| Available records |

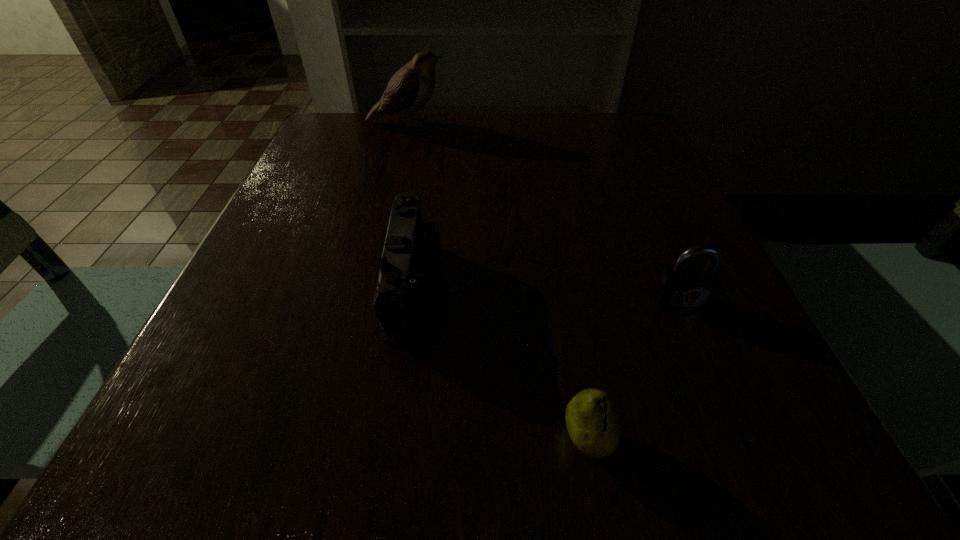
Locate an element on the screen. This screenshot has width=960, height=540. the tallest object is located at coordinates (410, 88).

Locate an element on the screen. The width and height of the screenshot is (960, 540). the farthest object is located at coordinates (410, 88).

At what (x,y) coordinates should I click in order to perform the action: click on the rightmost object. Please return your answer as a coordinate pair (x, y). The width and height of the screenshot is (960, 540). Looking at the image, I should click on (681, 286).

Image resolution: width=960 pixels, height=540 pixels. In order to click on camcorder in this screenshot , I will do `click(408, 269)`.

Find the location of a particular element. The width and height of the screenshot is (960, 540). the second object from right to left is located at coordinates (593, 421).

Image resolution: width=960 pixels, height=540 pixels. Identify the location of pear. (593, 421).

The image size is (960, 540). I want to click on free region located at the face of the tallest object, so click(559, 123).

Locate an element on the screen. This screenshot has width=960, height=540. free spot located on the front of the padlock near the keyhole is located at coordinates (715, 381).

Image resolution: width=960 pixels, height=540 pixels. What are the coordinates of `vacant space positioned 0.260m on the front-facing side of the camcorder` in the screenshot? It's located at (601, 284).

Where is `vacant area situated on the left of the pear`? The height and width of the screenshot is (540, 960). vacant area situated on the left of the pear is located at coordinates (333, 441).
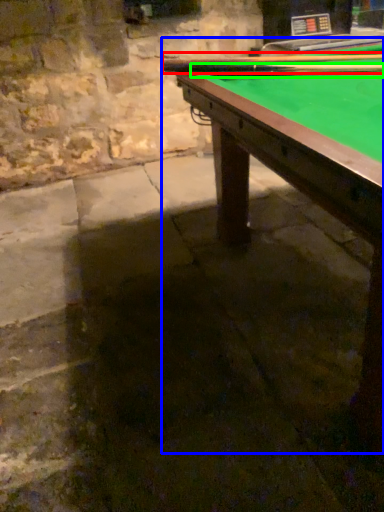
Question: Which object is positioned closest to cue (highlighted by a red box)? Select from billiard table (highlighted by a blue box) and cue (highlighted by a green box).

Choices:
 (A) billiard table
 (B) cue

Answer: (B)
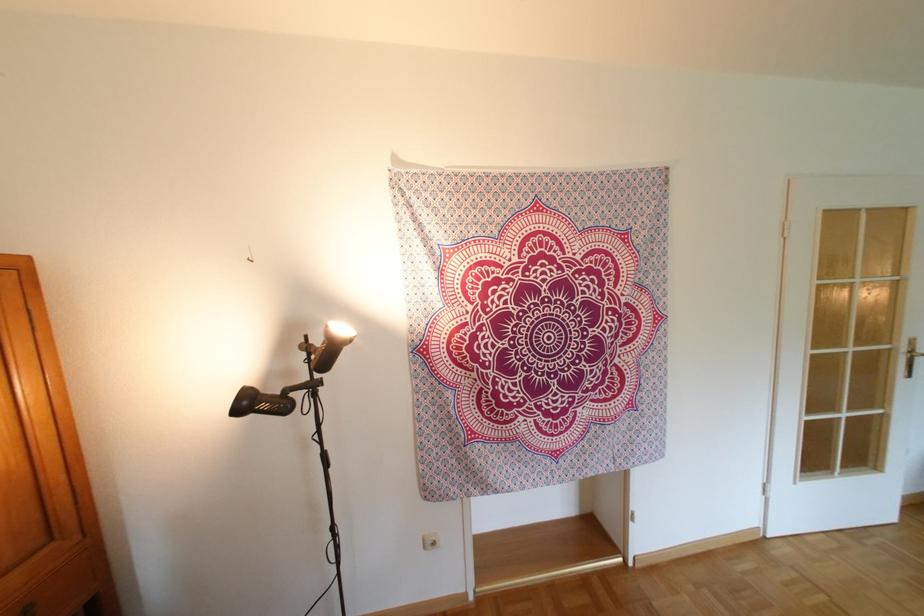
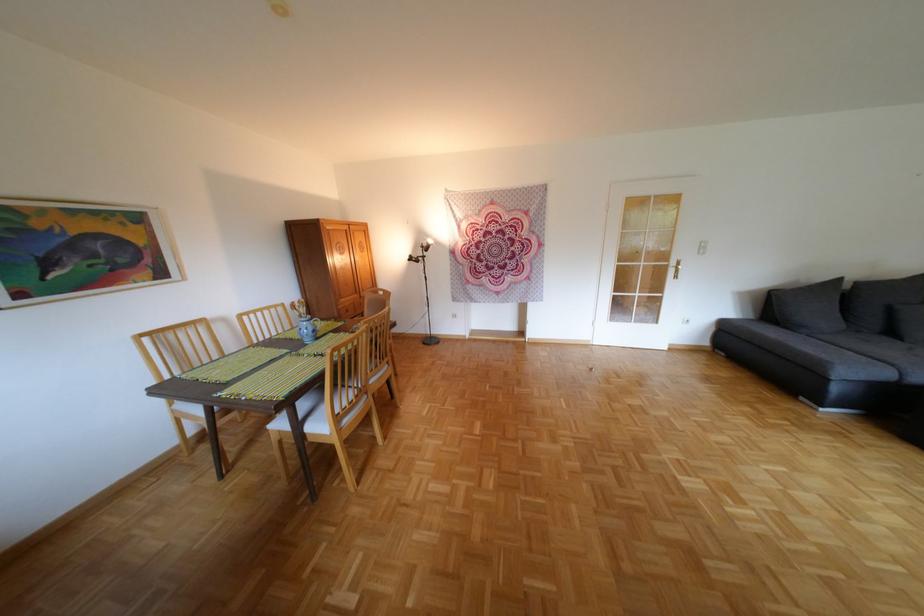
Where in the second image is the point corresponding to pixel 259 403 from the first image?

(423, 257)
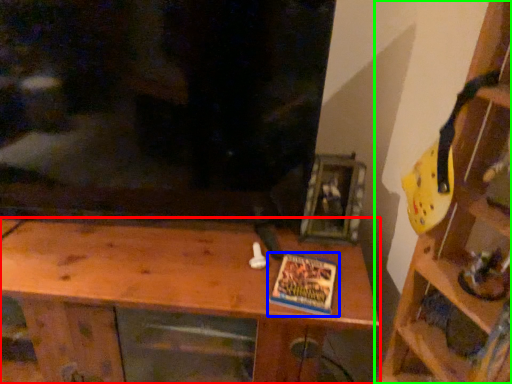
Question: Estimate the real-world distances between objects in this image. Which object is farther from shelf (highlighted by a red box), book (highlighted by a blue box) or shelf (highlighted by a green box)?

Choices:
 (A) book
 (B) shelf

Answer: (B)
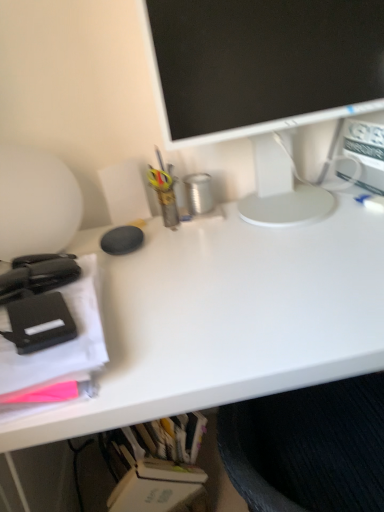
Locate an element on the screen. The image size is (384, 512). free area below white glossy monitor at upper center (from a real-world perspective) is located at coordinates (284, 208).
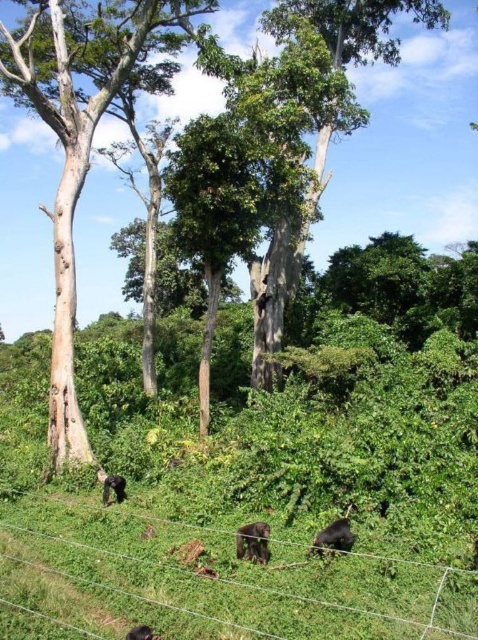
Between wire mesh at lower center and black fur monkey at lower center, which one has less height?

black fur monkey at lower center

From the picture: Can you confirm if wire mesh at lower center is thinner than black fur monkey at lower center?

No.

Find the location of a particular element. This screenshot has height=640, width=478. wire mesh at lower center is located at coordinates (206, 580).

Which is above, smooth light brown tree trunk at left or dark brown fur chimpanzee at lower center?

smooth light brown tree trunk at left is higher up.

Does smooth light brown tree trunk at left appear on the left side of dark brown fur chimpanzee at lower center?

Yes, smooth light brown tree trunk at left is to the left of dark brown fur chimpanzee at lower center.

Does point (49, 116) come in front of point (115, 493)?

That is False.

What are the coordinates of `smooth light brown tree trunk at left` in the screenshot? It's located at (79, 136).

Who is shorter, dark brown fur gorilla at lower center or dark brown fur at lower center?

dark brown fur at lower center is shorter.

Which is more to the left, dark brown fur gorilla at lower center or dark brown fur at lower center?

dark brown fur gorilla at lower center

Where is `dark brown fur gorilla at lower center`? Image resolution: width=478 pixels, height=640 pixels. dark brown fur gorilla at lower center is located at coordinates (252, 541).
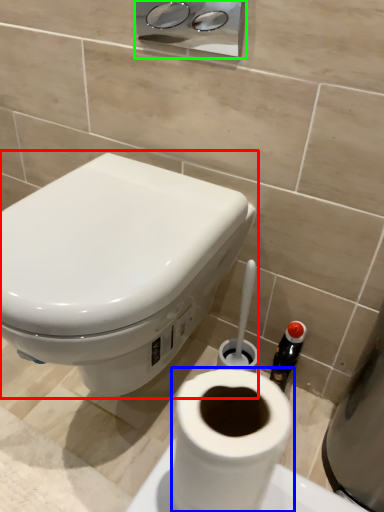
Question: Which object is the closest to the toilet (highlighted by a red box)? Choose among these: toilet paper (highlighted by a blue box) or dispenser (highlighted by a green box).

Choices:
 (A) toilet paper
 (B) dispenser

Answer: (A)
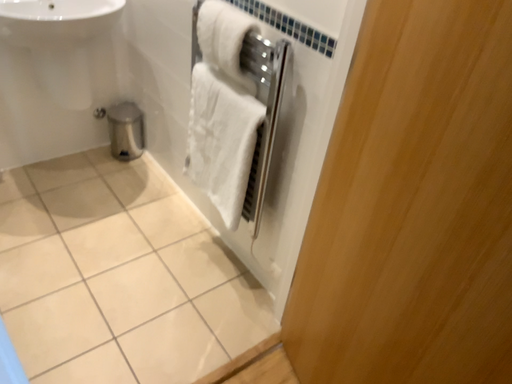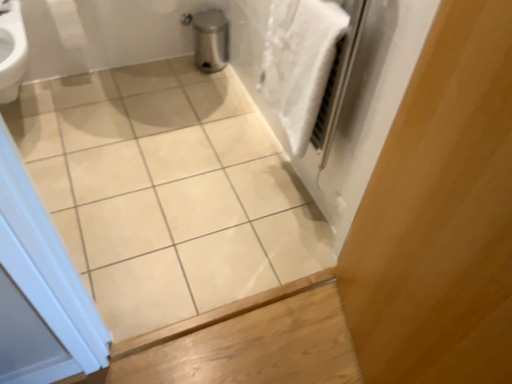
Question: Which way did the camera rotate in the video?

Choices:
 (A) rotated downward
 (B) rotated upward

Answer: (A)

| About this exercise |
Rewrite the records above with every occurrence of "camcorder" replaced by "video camera", keeping all other text unchanged. Omit the pictures from your output.

| Final answer |
Locate an element on the screen. This screenshot has width=960, height=540. the tallest object is located at coordinates (410, 88).

Locate an element on the screen. The width and height of the screenshot is (960, 540). the farthest object is located at coordinates (410, 88).

At what (x,y) coordinates should I click in order to perform the action: click on the rightmost object. Please return your answer as a coordinate pair (x, y). The width and height of the screenshot is (960, 540). Looking at the image, I should click on (681, 286).

Image resolution: width=960 pixels, height=540 pixels. In order to click on video camera in this screenshot , I will do `click(408, 269)`.

Find the location of a particular element. The width and height of the screenshot is (960, 540). the second object from right to left is located at coordinates (593, 421).

Image resolution: width=960 pixels, height=540 pixels. Identify the location of pear. (593, 421).

The image size is (960, 540). I want to click on free region located at the face of the tallest object, so click(559, 123).

Locate an element on the screen. This screenshot has width=960, height=540. free spot located on the front of the padlock near the keyhole is located at coordinates (715, 381).

Image resolution: width=960 pixels, height=540 pixels. What are the coordinates of `vacant space positioned 0.260m on the front-facing side of the video camera` in the screenshot? It's located at (601, 284).

Where is `vacant area situated on the left of the pear`? The height and width of the screenshot is (540, 960). vacant area situated on the left of the pear is located at coordinates (333, 441).
Question: Which object is positioned closest to cue (highlighted by a red box)? Select from billiard table (highlighted by a blue box) and cue (highlighted by a green box).

Choices:
 (A) billiard table
 (B) cue

Answer: (B)
Where in the second image is the point corresponding to pixel 259 403 from the first image?

(423, 257)
Question: Estimate the real-world distances between objects in this image. Which object is farther from shelf (highlighted by a red box), book (highlighted by a blue box) or shelf (highlighted by a green box)?

Choices:
 (A) book
 (B) shelf

Answer: (B)
Locate an element on the screen. The image size is (384, 512). free area below white glossy monitor at upper center (from a real-world perspective) is located at coordinates (284, 208).
Between wire mesh at lower center and black fur monkey at lower center, which one has less height?

black fur monkey at lower center

From the picture: Can you confirm if wire mesh at lower center is thinner than black fur monkey at lower center?

No.

Find the location of a particular element. This screenshot has height=640, width=478. wire mesh at lower center is located at coordinates (206, 580).

Which is above, smooth light brown tree trunk at left or dark brown fur chimpanzee at lower center?

smooth light brown tree trunk at left is higher up.

Does smooth light brown tree trunk at left appear on the left side of dark brown fur chimpanzee at lower center?

Yes, smooth light brown tree trunk at left is to the left of dark brown fur chimpanzee at lower center.

Does point (49, 116) come in front of point (115, 493)?

That is False.

What are the coordinates of `smooth light brown tree trunk at left` in the screenshot? It's located at (79, 136).

Who is shorter, dark brown fur gorilla at lower center or dark brown fur at lower center?

dark brown fur at lower center is shorter.

Which is more to the left, dark brown fur gorilla at lower center or dark brown fur at lower center?

dark brown fur gorilla at lower center

Where is `dark brown fur gorilla at lower center`? Image resolution: width=478 pixels, height=640 pixels. dark brown fur gorilla at lower center is located at coordinates (252, 541).
Question: Which object is the closest to the toilet (highlighted by a red box)? Choose among these: toilet paper (highlighted by a blue box) or dispenser (highlighted by a green box).

Choices:
 (A) toilet paper
 (B) dispenser

Answer: (A)
Question: Which way did the camera rotate in the video?

Choices:
 (A) rotated downward
 (B) rotated upward

Answer: (A)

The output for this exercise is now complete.